PROBLEM REQUIREMENTS: Needed from the data below: all lines that contain the word "HALL".

(EXTRACTED ENTRIES Opens)

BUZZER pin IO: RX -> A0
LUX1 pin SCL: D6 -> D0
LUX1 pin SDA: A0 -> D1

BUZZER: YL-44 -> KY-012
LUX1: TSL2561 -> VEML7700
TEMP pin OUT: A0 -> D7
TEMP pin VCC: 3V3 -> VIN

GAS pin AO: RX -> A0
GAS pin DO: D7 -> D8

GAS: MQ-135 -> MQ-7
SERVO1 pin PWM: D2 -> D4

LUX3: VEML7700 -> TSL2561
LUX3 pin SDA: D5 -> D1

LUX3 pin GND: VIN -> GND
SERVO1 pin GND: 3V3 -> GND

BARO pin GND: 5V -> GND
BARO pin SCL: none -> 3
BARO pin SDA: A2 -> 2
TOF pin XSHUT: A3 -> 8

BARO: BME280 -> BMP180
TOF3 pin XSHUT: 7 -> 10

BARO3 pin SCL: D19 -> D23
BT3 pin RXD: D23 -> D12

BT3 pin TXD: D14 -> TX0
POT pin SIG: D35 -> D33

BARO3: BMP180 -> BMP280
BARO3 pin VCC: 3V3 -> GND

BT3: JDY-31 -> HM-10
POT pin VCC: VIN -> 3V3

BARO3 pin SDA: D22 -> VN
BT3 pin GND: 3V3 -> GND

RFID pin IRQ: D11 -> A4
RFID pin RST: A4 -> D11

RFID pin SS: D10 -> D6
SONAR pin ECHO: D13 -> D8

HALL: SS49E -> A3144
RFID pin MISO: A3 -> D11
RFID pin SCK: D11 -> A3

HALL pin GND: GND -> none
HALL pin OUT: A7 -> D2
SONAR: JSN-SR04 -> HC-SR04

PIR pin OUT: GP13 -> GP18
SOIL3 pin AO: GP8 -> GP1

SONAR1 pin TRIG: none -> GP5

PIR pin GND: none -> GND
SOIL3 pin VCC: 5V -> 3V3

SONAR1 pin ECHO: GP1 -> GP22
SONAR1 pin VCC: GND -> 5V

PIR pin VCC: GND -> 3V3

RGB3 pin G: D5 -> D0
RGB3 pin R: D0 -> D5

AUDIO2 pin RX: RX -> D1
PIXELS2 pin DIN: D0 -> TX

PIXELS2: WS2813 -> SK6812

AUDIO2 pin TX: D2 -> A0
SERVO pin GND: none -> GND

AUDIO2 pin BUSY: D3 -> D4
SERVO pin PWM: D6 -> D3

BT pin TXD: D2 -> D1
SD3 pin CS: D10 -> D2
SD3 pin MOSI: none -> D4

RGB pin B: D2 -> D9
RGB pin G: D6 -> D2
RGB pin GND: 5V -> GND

(EXTRACTED ENTRIES Closes)

TASK RESPONSE:
HALL: SS49E -> A3144
HALL pin GND: GND -> none
HALL pin OUT: A7 -> D2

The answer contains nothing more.